## PROBLEM
Print every line of the items below word for word, leaving out the pictures.

## DATA FOR PROCESSING
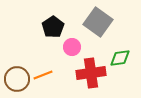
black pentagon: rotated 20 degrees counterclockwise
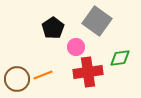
gray square: moved 1 px left, 1 px up
black pentagon: moved 1 px down
pink circle: moved 4 px right
red cross: moved 3 px left, 1 px up
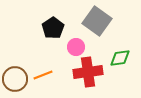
brown circle: moved 2 px left
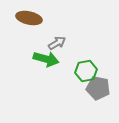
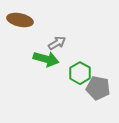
brown ellipse: moved 9 px left, 2 px down
green hexagon: moved 6 px left, 2 px down; rotated 20 degrees counterclockwise
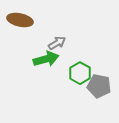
green arrow: rotated 30 degrees counterclockwise
gray pentagon: moved 1 px right, 2 px up
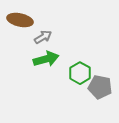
gray arrow: moved 14 px left, 6 px up
gray pentagon: moved 1 px right, 1 px down
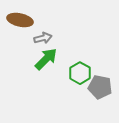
gray arrow: moved 1 px down; rotated 18 degrees clockwise
green arrow: rotated 30 degrees counterclockwise
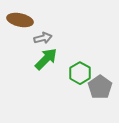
gray pentagon: rotated 25 degrees clockwise
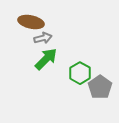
brown ellipse: moved 11 px right, 2 px down
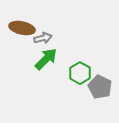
brown ellipse: moved 9 px left, 6 px down
gray pentagon: rotated 10 degrees counterclockwise
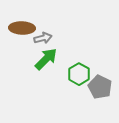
brown ellipse: rotated 10 degrees counterclockwise
green hexagon: moved 1 px left, 1 px down
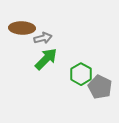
green hexagon: moved 2 px right
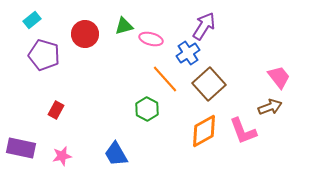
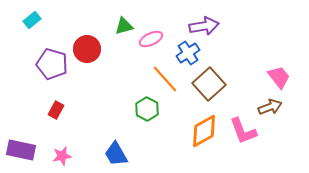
purple arrow: rotated 48 degrees clockwise
red circle: moved 2 px right, 15 px down
pink ellipse: rotated 40 degrees counterclockwise
purple pentagon: moved 8 px right, 9 px down
purple rectangle: moved 2 px down
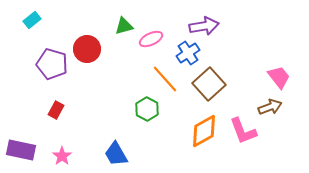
pink star: rotated 24 degrees counterclockwise
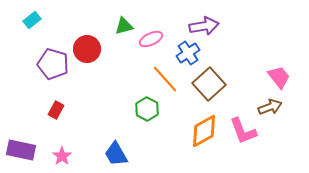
purple pentagon: moved 1 px right
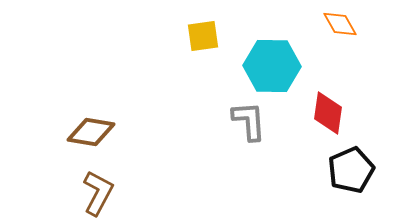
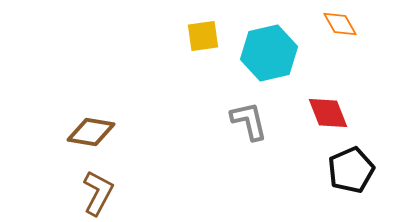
cyan hexagon: moved 3 px left, 13 px up; rotated 14 degrees counterclockwise
red diamond: rotated 30 degrees counterclockwise
gray L-shape: rotated 9 degrees counterclockwise
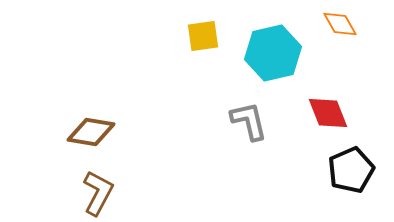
cyan hexagon: moved 4 px right
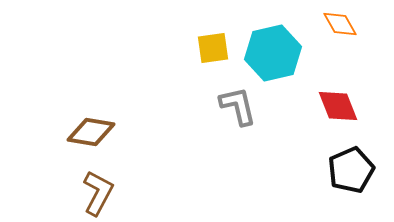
yellow square: moved 10 px right, 12 px down
red diamond: moved 10 px right, 7 px up
gray L-shape: moved 11 px left, 15 px up
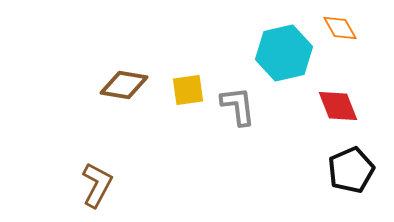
orange diamond: moved 4 px down
yellow square: moved 25 px left, 42 px down
cyan hexagon: moved 11 px right
gray L-shape: rotated 6 degrees clockwise
brown diamond: moved 33 px right, 47 px up
brown L-shape: moved 1 px left, 8 px up
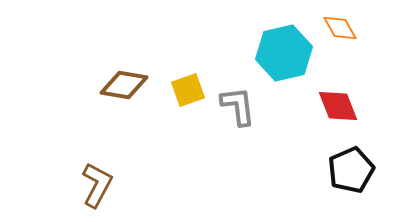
yellow square: rotated 12 degrees counterclockwise
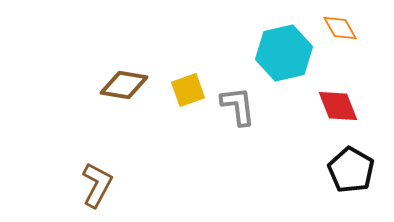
black pentagon: rotated 18 degrees counterclockwise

## SOLUTION TO THIS PROBLEM
black pentagon: rotated 20 degrees counterclockwise
gray square: moved 1 px left, 1 px up
black pentagon: moved 1 px down
pink circle: moved 4 px right
red cross: moved 3 px left, 1 px up
brown circle: moved 2 px left
brown ellipse: moved 9 px left, 2 px down
green hexagon: moved 6 px left, 2 px down; rotated 20 degrees counterclockwise
green arrow: rotated 30 degrees counterclockwise
gray pentagon: moved 1 px right, 2 px up
gray arrow: moved 14 px left, 6 px up
gray pentagon: moved 1 px right, 1 px down
gray arrow: moved 1 px down; rotated 18 degrees clockwise
green arrow: rotated 30 degrees counterclockwise
gray pentagon: rotated 25 degrees clockwise
brown ellipse: moved 11 px right, 2 px down
brown ellipse: moved 9 px left, 6 px down
gray pentagon: rotated 10 degrees counterclockwise
brown ellipse: rotated 10 degrees counterclockwise
green hexagon: moved 1 px left, 1 px down
green hexagon: moved 2 px right
purple arrow: rotated 48 degrees clockwise
red circle: moved 2 px right, 15 px down
pink ellipse: rotated 40 degrees counterclockwise
purple pentagon: moved 8 px right, 9 px down
purple rectangle: moved 2 px down
pink star: rotated 24 degrees counterclockwise
purple pentagon: moved 1 px right
cyan hexagon: moved 3 px left, 13 px up; rotated 14 degrees counterclockwise
red diamond: rotated 30 degrees counterclockwise
gray L-shape: rotated 9 degrees counterclockwise
cyan hexagon: moved 4 px right
yellow square: moved 10 px right, 12 px down
red diamond: moved 10 px right, 7 px up
gray L-shape: moved 11 px left, 15 px up
orange diamond: moved 4 px down
yellow square: moved 25 px left, 42 px down
cyan hexagon: moved 11 px right
gray L-shape: rotated 6 degrees clockwise
brown diamond: moved 33 px right, 47 px up
brown L-shape: moved 1 px left, 8 px up
yellow square: rotated 12 degrees counterclockwise
black pentagon: rotated 18 degrees counterclockwise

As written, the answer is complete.